The answer is a number and only a number: how many lines of the data include the string "none"?

§ Given data

Segment Open

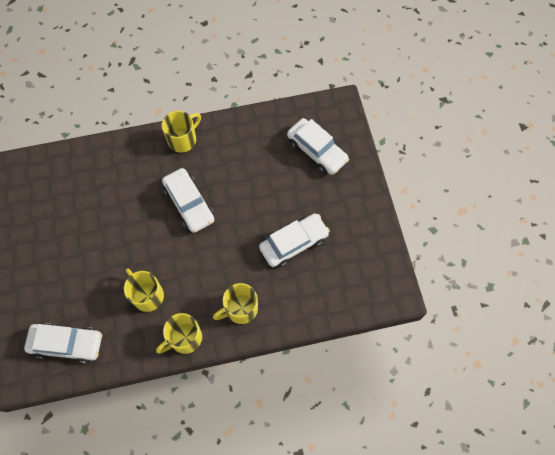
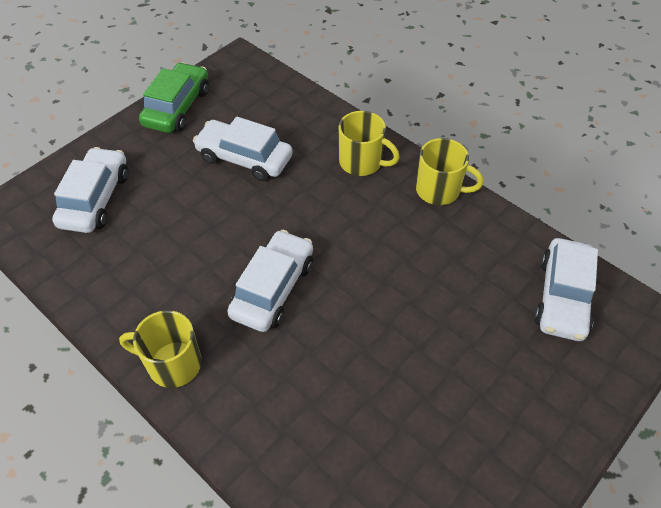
camera: 125 degrees left, 15 degrees down
white car [24,323,102,363] -> white car turned 135 degrees counterclockwise [534,238,598,341]
yellow mug [124,268,164,312] -> none
none -> green car [139,62,209,133]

Segment Closed

§ Result of this task
2